Exactly as they appear below, repeat the lines from the one with "gray pentagon at (425, 483): rotated" through the one with "blue hexagon: moved 18 px right", and no others.

== == ==

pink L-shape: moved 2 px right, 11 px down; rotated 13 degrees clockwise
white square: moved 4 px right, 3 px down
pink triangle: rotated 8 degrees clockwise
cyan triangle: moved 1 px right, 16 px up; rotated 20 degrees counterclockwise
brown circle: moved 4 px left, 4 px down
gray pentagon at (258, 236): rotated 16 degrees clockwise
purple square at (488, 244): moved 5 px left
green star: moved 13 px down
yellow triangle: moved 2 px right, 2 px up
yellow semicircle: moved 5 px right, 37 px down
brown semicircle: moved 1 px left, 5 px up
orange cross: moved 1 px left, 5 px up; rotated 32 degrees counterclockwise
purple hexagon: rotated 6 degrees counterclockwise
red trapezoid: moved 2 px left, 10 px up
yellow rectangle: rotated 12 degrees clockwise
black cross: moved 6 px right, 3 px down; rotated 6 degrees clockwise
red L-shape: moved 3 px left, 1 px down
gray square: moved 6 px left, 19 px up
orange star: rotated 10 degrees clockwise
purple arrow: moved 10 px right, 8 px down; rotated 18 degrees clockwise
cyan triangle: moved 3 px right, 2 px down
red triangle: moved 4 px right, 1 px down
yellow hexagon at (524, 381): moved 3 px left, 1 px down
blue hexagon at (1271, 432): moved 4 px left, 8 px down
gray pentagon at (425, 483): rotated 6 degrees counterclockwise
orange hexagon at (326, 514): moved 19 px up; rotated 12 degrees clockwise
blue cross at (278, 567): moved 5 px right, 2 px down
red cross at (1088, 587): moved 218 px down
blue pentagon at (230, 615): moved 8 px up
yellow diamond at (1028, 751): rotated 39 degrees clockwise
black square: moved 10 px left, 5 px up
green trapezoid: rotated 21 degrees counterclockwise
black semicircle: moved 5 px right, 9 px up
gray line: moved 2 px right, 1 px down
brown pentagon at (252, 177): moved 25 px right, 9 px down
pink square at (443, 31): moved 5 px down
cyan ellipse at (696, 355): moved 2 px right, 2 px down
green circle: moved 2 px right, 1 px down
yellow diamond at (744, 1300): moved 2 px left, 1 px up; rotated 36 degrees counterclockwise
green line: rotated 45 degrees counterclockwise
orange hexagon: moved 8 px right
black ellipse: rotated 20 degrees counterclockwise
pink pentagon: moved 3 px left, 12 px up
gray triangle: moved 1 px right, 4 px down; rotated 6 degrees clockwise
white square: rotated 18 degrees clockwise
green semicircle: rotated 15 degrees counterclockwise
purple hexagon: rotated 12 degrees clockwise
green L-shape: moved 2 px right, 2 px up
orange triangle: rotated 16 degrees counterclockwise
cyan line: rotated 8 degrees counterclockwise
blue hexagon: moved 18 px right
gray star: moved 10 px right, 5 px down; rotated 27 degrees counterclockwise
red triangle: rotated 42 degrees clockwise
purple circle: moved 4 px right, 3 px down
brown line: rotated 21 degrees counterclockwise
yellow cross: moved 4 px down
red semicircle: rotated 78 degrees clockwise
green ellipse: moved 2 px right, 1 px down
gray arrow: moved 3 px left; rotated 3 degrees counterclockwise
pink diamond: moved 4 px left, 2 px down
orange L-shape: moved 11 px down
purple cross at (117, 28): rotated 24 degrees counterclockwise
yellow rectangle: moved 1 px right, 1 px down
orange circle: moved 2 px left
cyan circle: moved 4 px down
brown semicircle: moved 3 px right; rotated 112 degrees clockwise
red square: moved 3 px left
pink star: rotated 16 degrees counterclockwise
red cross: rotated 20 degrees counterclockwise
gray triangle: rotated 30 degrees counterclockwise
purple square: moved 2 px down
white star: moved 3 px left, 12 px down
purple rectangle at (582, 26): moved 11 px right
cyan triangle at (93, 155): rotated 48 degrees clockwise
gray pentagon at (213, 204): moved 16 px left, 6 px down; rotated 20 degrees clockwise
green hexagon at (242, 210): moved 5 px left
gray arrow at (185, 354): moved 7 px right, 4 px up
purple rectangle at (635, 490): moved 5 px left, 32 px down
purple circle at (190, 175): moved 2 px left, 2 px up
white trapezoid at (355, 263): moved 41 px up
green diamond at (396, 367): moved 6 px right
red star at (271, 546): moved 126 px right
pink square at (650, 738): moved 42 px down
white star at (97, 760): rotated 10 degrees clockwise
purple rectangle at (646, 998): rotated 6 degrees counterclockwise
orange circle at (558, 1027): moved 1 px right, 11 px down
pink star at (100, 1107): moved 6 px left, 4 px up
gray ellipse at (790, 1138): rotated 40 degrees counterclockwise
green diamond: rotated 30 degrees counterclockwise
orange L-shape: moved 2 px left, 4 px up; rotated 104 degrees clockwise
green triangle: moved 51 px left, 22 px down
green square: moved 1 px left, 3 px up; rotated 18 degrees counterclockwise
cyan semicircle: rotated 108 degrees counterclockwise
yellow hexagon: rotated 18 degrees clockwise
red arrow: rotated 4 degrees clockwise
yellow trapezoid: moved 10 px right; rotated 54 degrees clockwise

== == ==

:: TASK RESULT ::
gray pentagon at (425, 483): rotated 6 degrees counterclockwise
orange hexagon at (326, 514): moved 19 px up; rotated 12 degrees clockwise
blue cross at (278, 567): moved 5 px right, 2 px down
red cross at (1088, 587): moved 218 px down
blue pentagon at (230, 615): moved 8 px up
yellow diamond at (1028, 751): rotated 39 degrees clockwise
black square: moved 10 px left, 5 px up
green trapezoid: rotated 21 degrees counterclockwise
black semicircle: moved 5 px right, 9 px up
gray line: moved 2 px right, 1 px down
brown pentagon at (252, 177): moved 25 px right, 9 px down
pink square at (443, 31): moved 5 px down
cyan ellipse at (696, 355): moved 2 px right, 2 px down
green circle: moved 2 px right, 1 px down
yellow diamond at (744, 1300): moved 2 px left, 1 px up; rotated 36 degrees counterclockwise
green line: rotated 45 degrees counterclockwise
orange hexagon: moved 8 px right
black ellipse: rotated 20 degrees counterclockwise
pink pentagon: moved 3 px left, 12 px up
gray triangle: moved 1 px right, 4 px down; rotated 6 degrees clockwise
white square: rotated 18 degrees clockwise
green semicircle: rotated 15 degrees counterclockwise
purple hexagon: rotated 12 degrees clockwise
green L-shape: moved 2 px right, 2 px up
orange triangle: rotated 16 degrees counterclockwise
cyan line: rotated 8 degrees counterclockwise
blue hexagon: moved 18 px right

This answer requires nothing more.